(Data extracted from a collection)
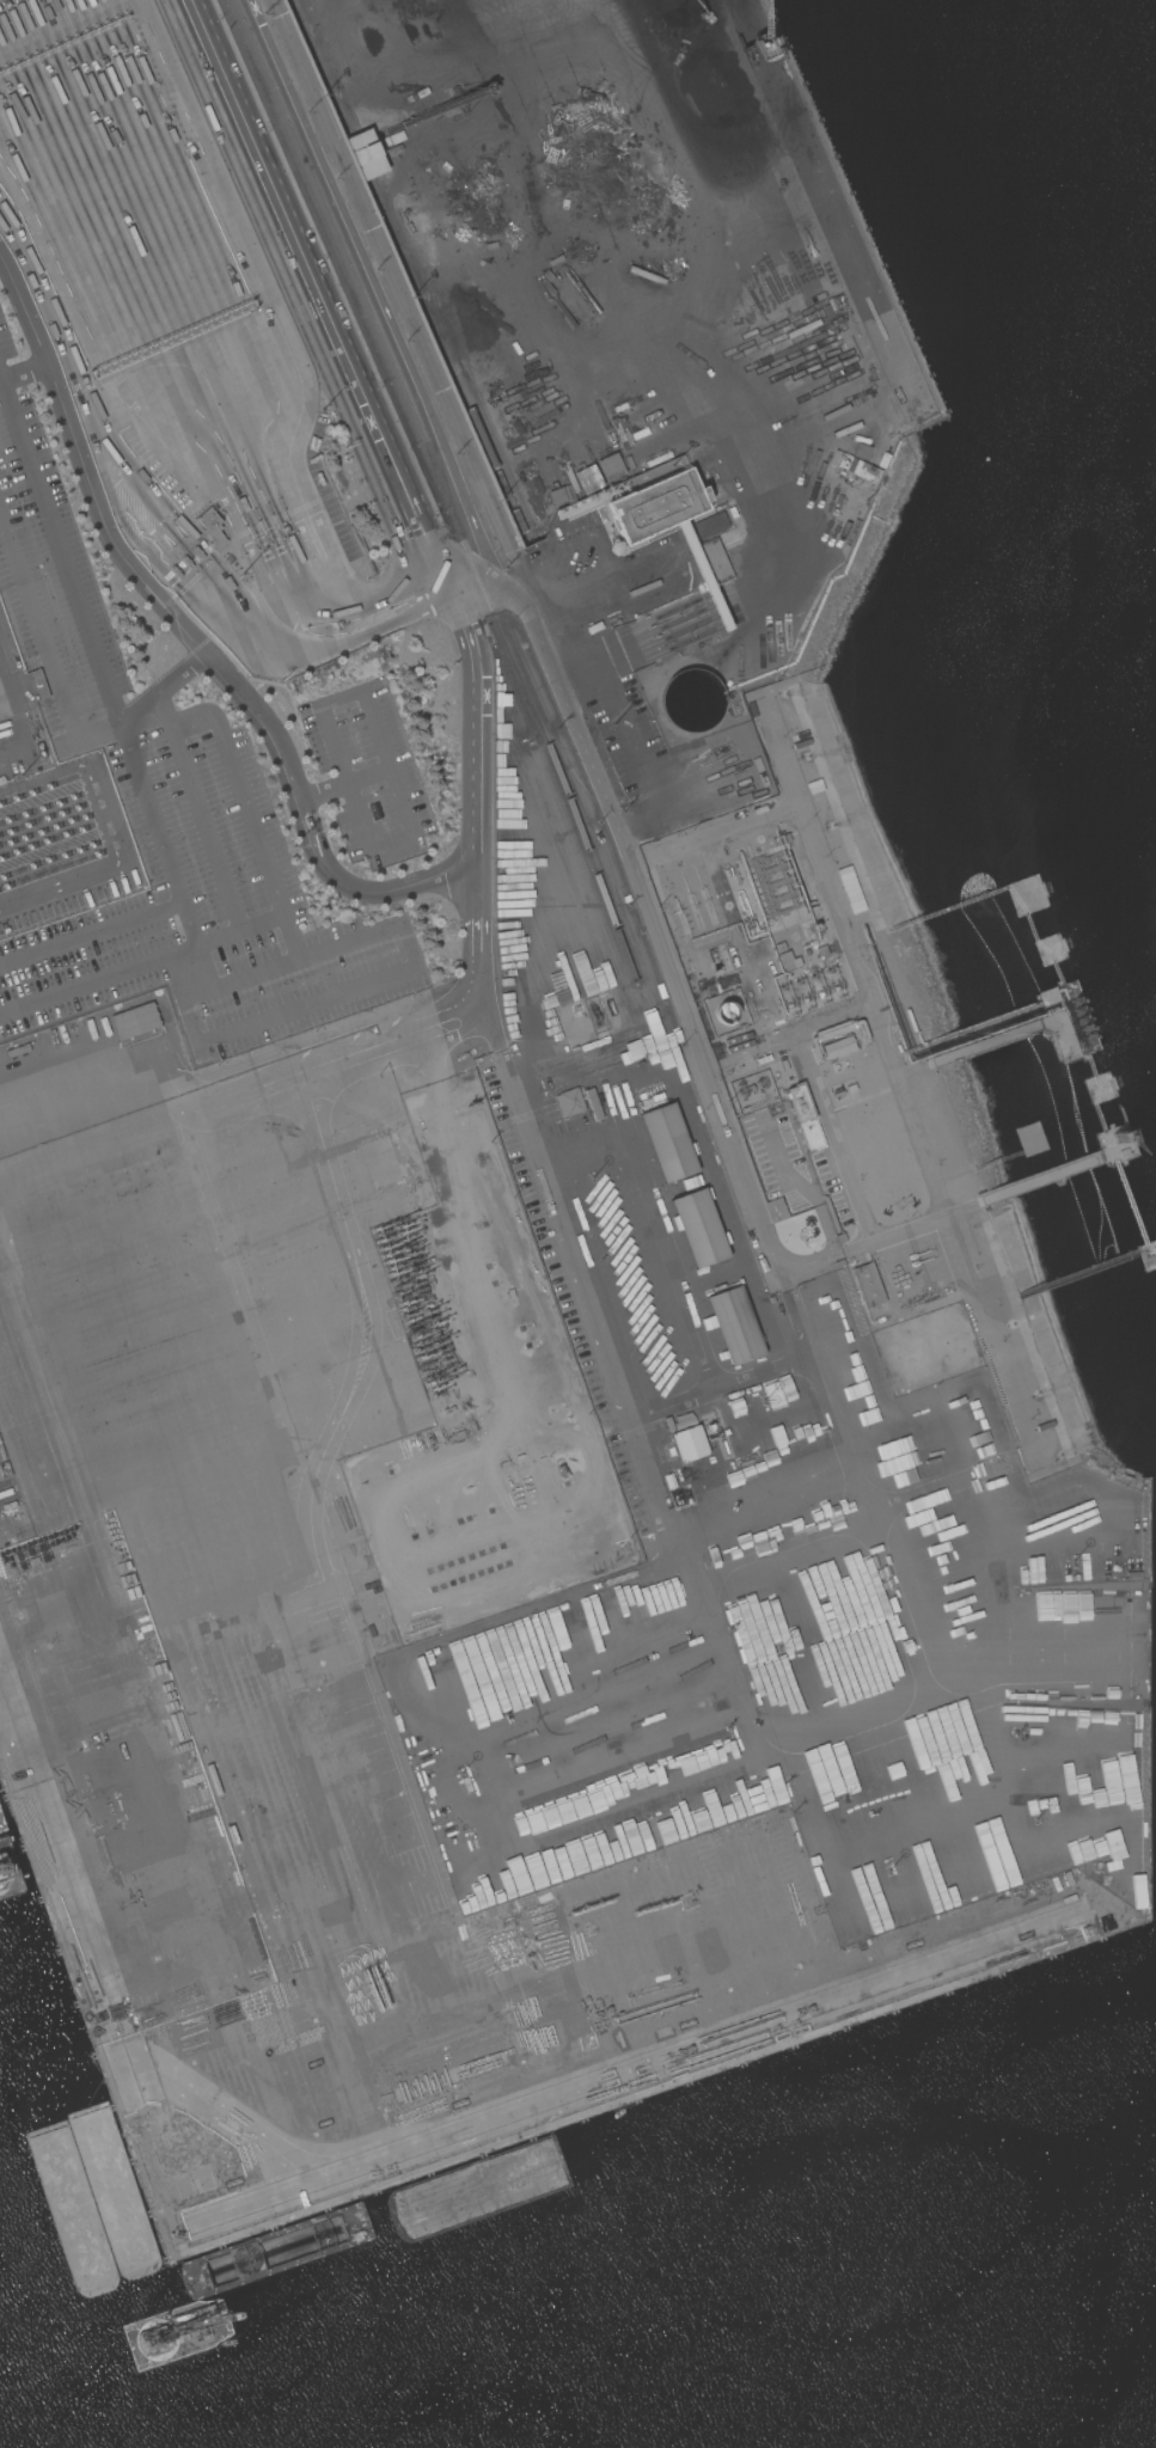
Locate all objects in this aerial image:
railway: (328, 66)
railway: (328, 66)
building: (364, 154)
railway: (407, 248)
railway: (407, 248)
railway: (353, 263)
railway: (422, 269)
railway: (412, 271)
road: (25, 371)
building: (609, 467)
building: (858, 470)
building: (587, 479)
railway: (439, 490)
building: (656, 506)
building: (711, 527)
building: (211, 529)
road: (601, 546)
road: (60, 553)
building: (716, 561)
road: (672, 578)
road: (368, 591)
road: (523, 591)
road: (193, 637)
road: (576, 679)
building: (691, 701)
road: (63, 705)
road: (624, 724)
road: (385, 762)
road: (477, 770)
parking lot: (366, 774)
road: (344, 781)
road: (243, 797)
road: (757, 815)
road: (205, 828)
parking lot: (211, 919)
road: (89, 932)
road: (192, 938)
road: (659, 957)
building: (786, 961)
road: (142, 963)
road: (291, 964)
building: (1045, 996)
road: (324, 997)
road: (182, 998)
building: (726, 1013)
building: (134, 1021)
building: (838, 1047)
road: (240, 1059)
road: (265, 1085)
road: (896, 1090)
building: (569, 1103)
building: (804, 1117)
building: (668, 1142)
road: (466, 1222)
building: (699, 1228)
road: (659, 1263)
building: (867, 1286)
building: (734, 1326)
building: (687, 1439)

Problem details.
What is needed is an exact copy of the entries above, with no images in it.

Finished exercise.
Locate all objects in this aerial image:
railway: (328, 66)
railway: (328, 66)
building: (364, 154)
railway: (407, 248)
railway: (407, 248)
railway: (353, 263)
railway: (422, 269)
railway: (412, 271)
road: (25, 371)
building: (609, 467)
building: (858, 470)
building: (587, 479)
railway: (439, 490)
building: (656, 506)
building: (711, 527)
building: (211, 529)
road: (601, 546)
road: (60, 553)
building: (716, 561)
road: (672, 578)
road: (368, 591)
road: (523, 591)
road: (193, 637)
road: (576, 679)
building: (691, 701)
road: (63, 705)
road: (624, 724)
road: (385, 762)
road: (477, 770)
parking lot: (366, 774)
road: (344, 781)
road: (243, 797)
road: (757, 815)
road: (205, 828)
parking lot: (211, 919)
road: (89, 932)
road: (192, 938)
road: (659, 957)
building: (786, 961)
road: (142, 963)
road: (291, 964)
building: (1045, 996)
road: (324, 997)
road: (182, 998)
building: (726, 1013)
building: (134, 1021)
building: (838, 1047)
road: (240, 1059)
road: (265, 1085)
road: (896, 1090)
building: (569, 1103)
building: (804, 1117)
building: (668, 1142)
road: (466, 1222)
building: (699, 1228)
road: (659, 1263)
building: (867, 1286)
building: (734, 1326)
building: (687, 1439)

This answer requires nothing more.